SOURCE INFORMATION Start Marker

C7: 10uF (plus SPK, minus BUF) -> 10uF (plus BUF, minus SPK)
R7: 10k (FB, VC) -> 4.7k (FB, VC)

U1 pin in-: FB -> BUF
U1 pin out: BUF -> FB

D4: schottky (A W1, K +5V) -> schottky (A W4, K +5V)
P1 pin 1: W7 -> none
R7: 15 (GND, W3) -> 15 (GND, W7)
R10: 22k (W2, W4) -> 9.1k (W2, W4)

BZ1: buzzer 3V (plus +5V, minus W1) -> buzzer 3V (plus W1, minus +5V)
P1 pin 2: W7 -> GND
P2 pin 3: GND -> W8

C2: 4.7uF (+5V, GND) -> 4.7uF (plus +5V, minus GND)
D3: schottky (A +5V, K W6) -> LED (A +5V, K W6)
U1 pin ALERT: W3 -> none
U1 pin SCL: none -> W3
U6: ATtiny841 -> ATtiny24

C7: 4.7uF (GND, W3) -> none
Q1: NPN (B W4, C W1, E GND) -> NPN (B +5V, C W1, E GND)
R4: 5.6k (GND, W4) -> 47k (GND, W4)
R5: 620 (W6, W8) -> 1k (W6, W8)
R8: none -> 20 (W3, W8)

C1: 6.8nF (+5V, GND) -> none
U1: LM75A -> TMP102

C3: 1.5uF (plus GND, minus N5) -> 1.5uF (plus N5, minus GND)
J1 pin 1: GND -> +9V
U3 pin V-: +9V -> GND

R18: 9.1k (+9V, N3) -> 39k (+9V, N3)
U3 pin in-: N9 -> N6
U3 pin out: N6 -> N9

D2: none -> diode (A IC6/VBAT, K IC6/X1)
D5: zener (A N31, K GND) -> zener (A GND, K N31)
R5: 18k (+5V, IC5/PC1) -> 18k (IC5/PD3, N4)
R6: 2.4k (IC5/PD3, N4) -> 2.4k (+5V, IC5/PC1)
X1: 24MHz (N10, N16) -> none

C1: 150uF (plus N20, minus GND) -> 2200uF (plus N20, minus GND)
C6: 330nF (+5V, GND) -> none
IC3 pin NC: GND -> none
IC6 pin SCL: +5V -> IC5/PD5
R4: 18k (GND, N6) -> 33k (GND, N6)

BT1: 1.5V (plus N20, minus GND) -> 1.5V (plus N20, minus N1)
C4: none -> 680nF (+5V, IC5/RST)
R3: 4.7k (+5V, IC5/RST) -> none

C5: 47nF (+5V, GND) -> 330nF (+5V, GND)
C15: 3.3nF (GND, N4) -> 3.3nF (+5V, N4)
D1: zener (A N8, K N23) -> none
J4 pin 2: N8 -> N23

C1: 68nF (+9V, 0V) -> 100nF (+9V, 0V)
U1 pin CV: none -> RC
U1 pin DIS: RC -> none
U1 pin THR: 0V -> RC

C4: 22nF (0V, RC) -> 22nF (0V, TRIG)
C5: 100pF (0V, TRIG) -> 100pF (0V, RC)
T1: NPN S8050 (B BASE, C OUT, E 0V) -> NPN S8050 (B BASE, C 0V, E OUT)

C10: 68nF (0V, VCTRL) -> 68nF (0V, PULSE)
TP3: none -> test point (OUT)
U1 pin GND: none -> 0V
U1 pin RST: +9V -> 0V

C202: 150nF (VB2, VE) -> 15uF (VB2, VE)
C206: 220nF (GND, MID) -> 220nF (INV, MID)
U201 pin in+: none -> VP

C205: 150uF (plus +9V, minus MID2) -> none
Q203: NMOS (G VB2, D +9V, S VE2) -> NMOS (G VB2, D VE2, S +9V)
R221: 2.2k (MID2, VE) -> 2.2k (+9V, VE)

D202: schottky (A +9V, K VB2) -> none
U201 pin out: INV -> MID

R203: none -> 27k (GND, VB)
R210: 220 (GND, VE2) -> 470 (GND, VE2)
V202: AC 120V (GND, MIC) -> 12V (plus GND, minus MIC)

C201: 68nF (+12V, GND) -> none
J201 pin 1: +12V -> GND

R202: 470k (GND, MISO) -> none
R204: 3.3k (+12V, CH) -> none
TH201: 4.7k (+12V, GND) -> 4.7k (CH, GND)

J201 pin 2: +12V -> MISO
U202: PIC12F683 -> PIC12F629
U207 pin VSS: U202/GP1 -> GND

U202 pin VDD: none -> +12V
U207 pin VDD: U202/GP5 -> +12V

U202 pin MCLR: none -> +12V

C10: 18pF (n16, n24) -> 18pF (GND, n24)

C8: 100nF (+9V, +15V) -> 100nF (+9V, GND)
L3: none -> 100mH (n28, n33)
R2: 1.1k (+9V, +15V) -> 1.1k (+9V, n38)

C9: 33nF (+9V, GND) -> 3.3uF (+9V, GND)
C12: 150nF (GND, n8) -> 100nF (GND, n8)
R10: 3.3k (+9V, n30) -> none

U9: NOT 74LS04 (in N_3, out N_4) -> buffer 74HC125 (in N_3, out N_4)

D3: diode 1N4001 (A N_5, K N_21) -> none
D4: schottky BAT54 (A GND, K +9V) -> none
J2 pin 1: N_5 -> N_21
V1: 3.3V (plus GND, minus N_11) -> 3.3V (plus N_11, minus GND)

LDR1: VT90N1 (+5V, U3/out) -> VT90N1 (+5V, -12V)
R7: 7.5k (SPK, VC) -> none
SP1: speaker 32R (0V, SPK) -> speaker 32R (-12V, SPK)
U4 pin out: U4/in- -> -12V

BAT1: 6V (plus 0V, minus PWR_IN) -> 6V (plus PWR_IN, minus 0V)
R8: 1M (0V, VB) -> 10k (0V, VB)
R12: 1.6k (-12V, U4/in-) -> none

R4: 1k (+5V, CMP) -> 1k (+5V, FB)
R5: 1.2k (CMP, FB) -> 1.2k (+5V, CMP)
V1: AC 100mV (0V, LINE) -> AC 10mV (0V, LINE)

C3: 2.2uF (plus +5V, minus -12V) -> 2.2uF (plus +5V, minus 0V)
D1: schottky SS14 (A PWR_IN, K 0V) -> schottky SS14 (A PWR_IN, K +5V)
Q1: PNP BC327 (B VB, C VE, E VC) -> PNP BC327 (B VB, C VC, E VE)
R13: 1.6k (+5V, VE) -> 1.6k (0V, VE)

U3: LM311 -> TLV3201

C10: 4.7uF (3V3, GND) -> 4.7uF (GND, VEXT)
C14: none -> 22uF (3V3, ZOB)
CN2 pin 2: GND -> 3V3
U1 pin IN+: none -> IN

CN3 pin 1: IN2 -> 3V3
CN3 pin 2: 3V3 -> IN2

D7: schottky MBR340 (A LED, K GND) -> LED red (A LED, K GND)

SOURCE INFORMATION End Marker

Nothing but a number is expected: the count of lines in the data that include the word "TRIG".

2